** Exercise instructions **
Print exactly the lines below between the line holding "D6: none -> diode (A GND, K W2)" and the line holding "U6 pin K: GND -> W6", inclusive, and nothing more.

═════ Entries shown

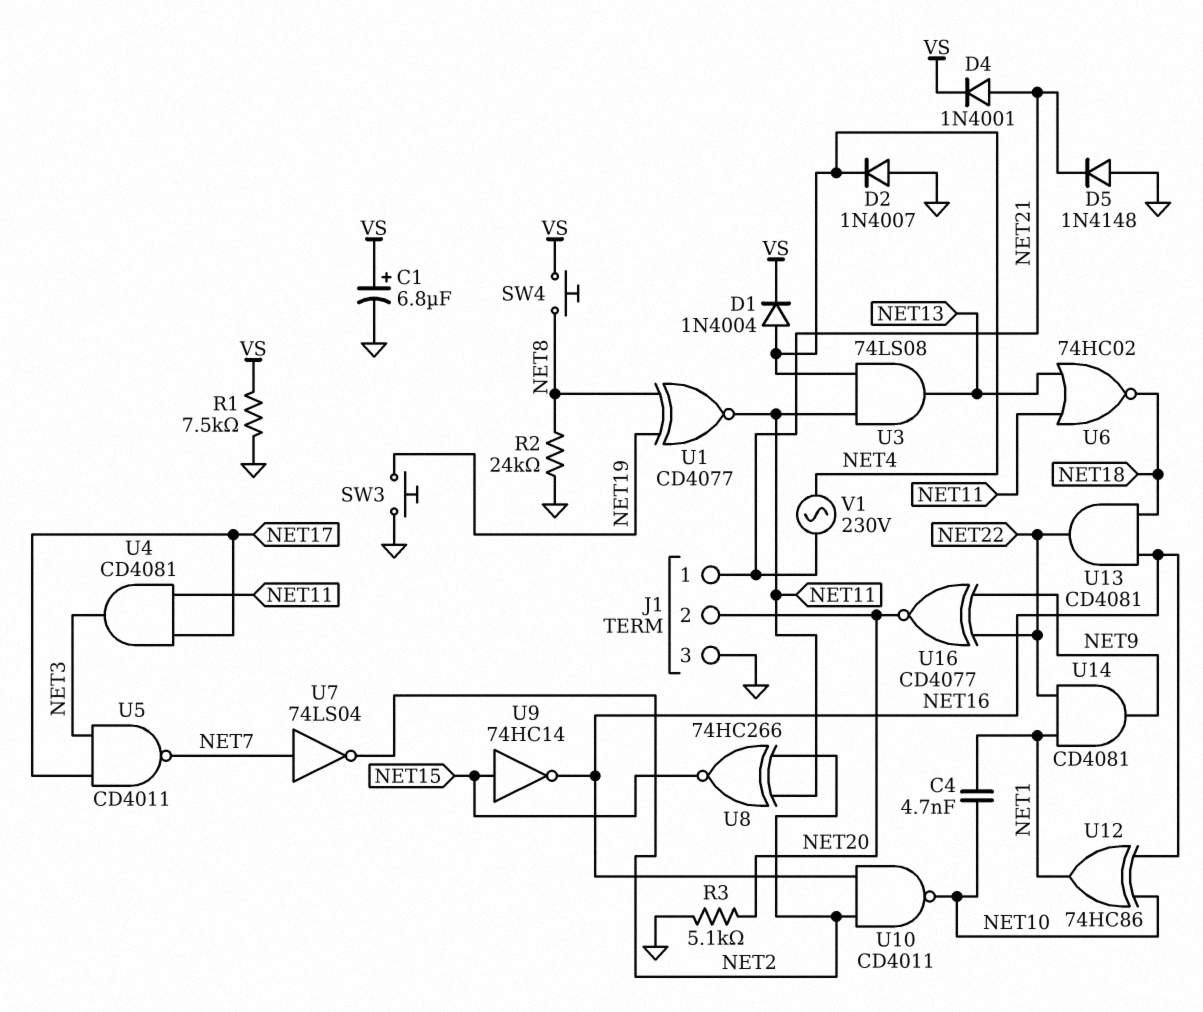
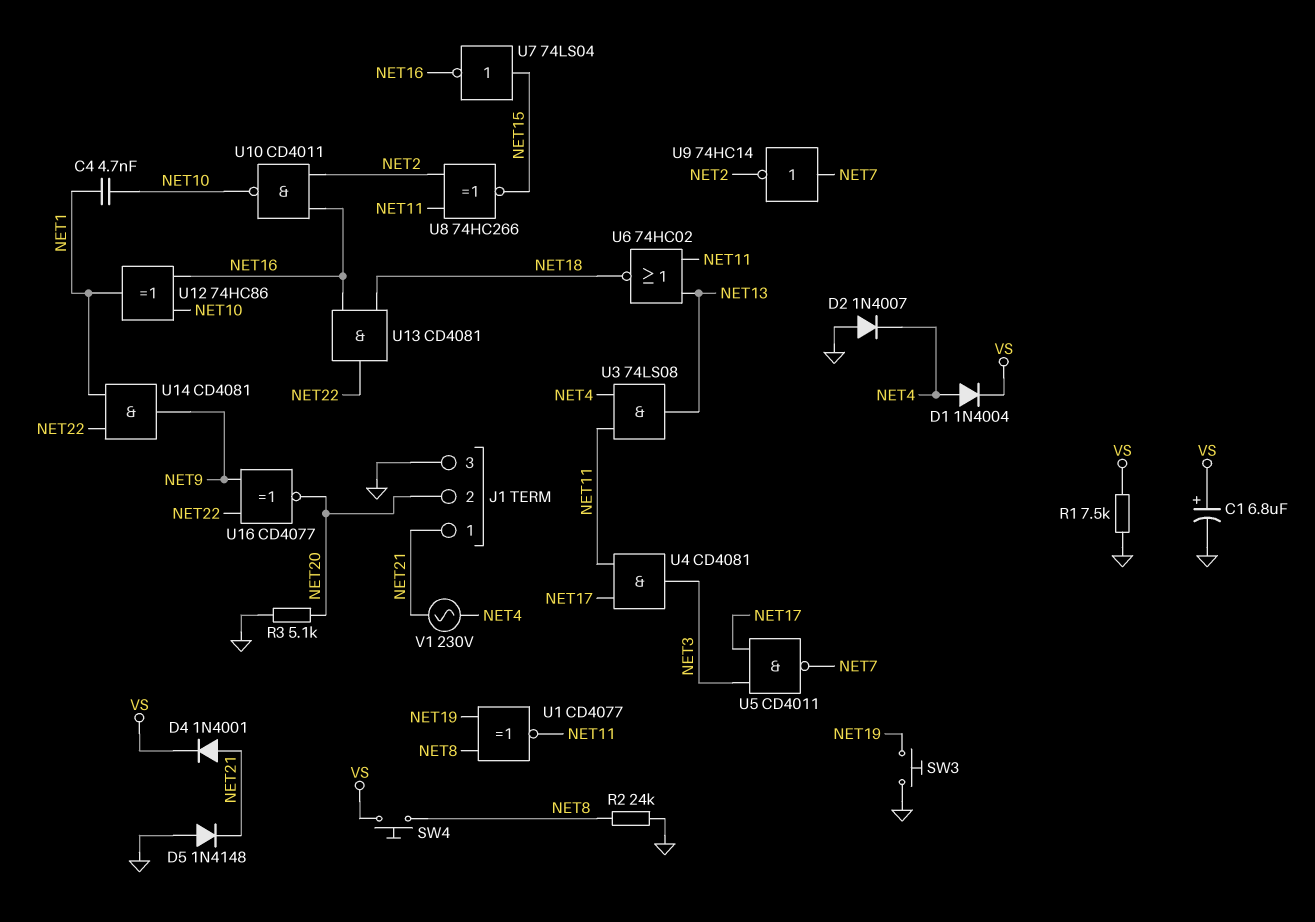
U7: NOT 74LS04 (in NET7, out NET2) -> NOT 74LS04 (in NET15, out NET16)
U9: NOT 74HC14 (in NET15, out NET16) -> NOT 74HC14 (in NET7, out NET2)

══════════
═════ Entries shown

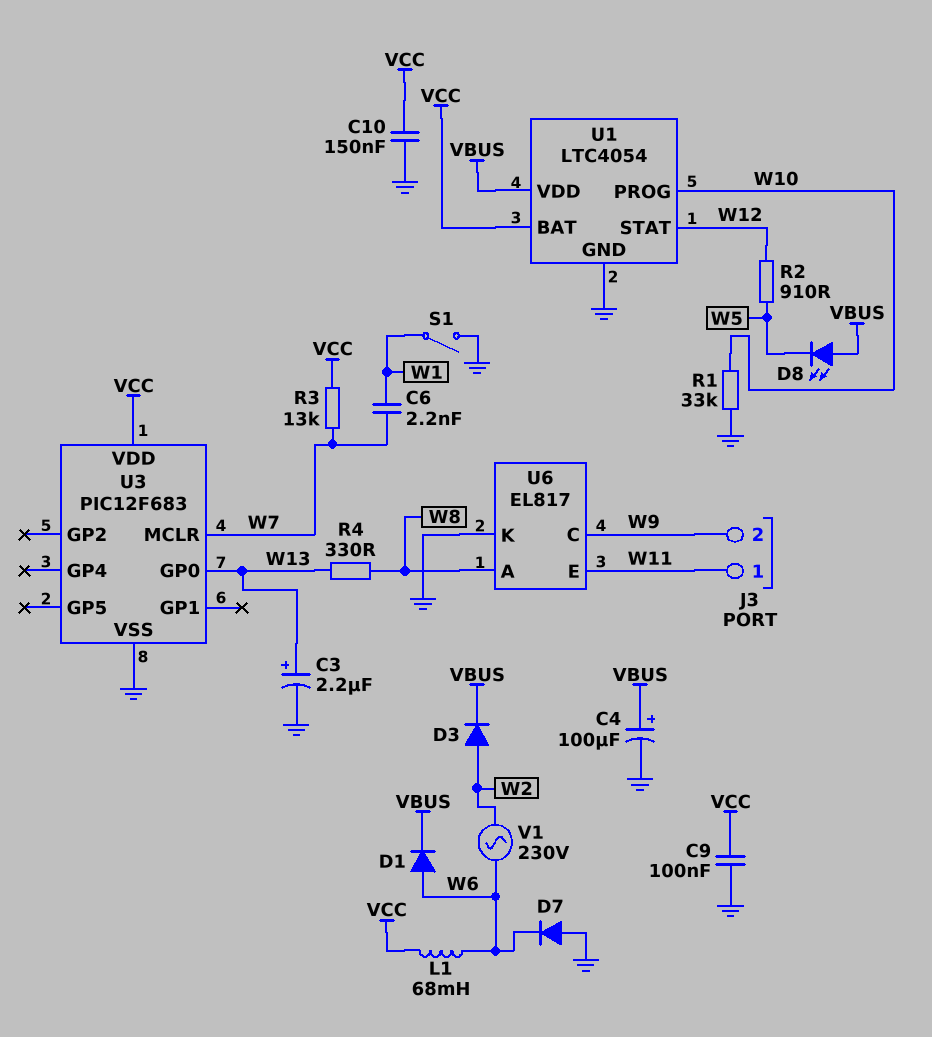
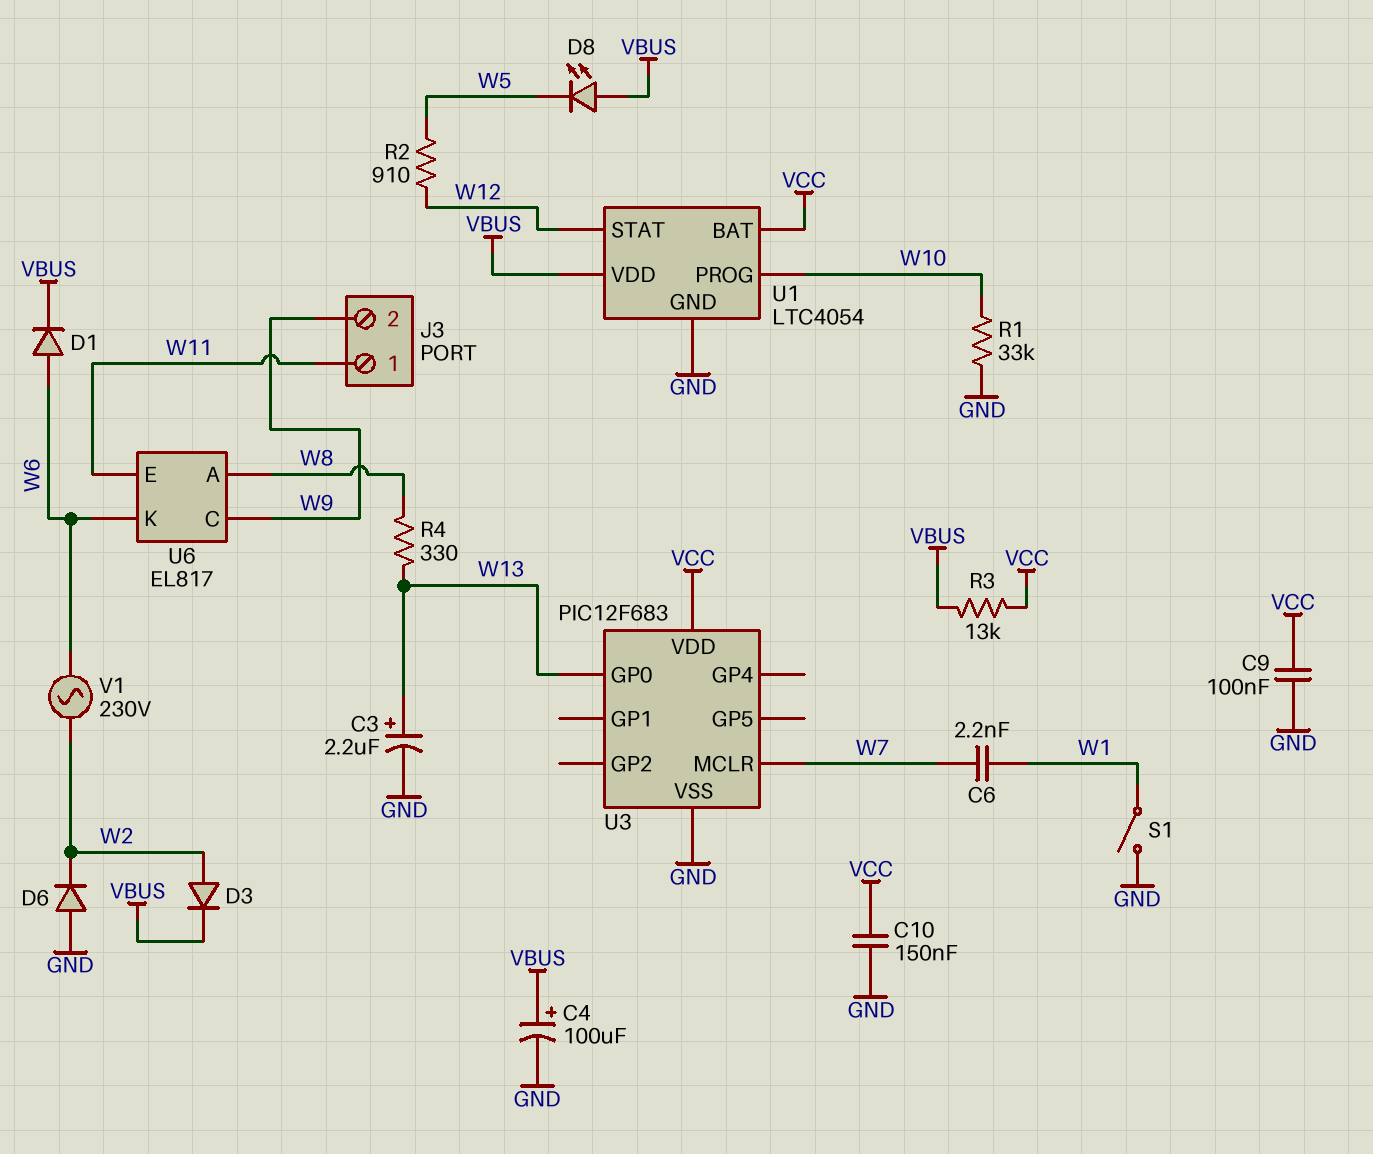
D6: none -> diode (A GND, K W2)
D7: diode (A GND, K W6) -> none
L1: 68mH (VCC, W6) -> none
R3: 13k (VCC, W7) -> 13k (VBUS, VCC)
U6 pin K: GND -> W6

══════════

** Task response **
D6: none -> diode (A GND, K W2)
D7: diode (A GND, K W6) -> none
L1: 68mH (VCC, W6) -> none
R3: 13k (VCC, W7) -> 13k (VBUS, VCC)
U6 pin K: GND -> W6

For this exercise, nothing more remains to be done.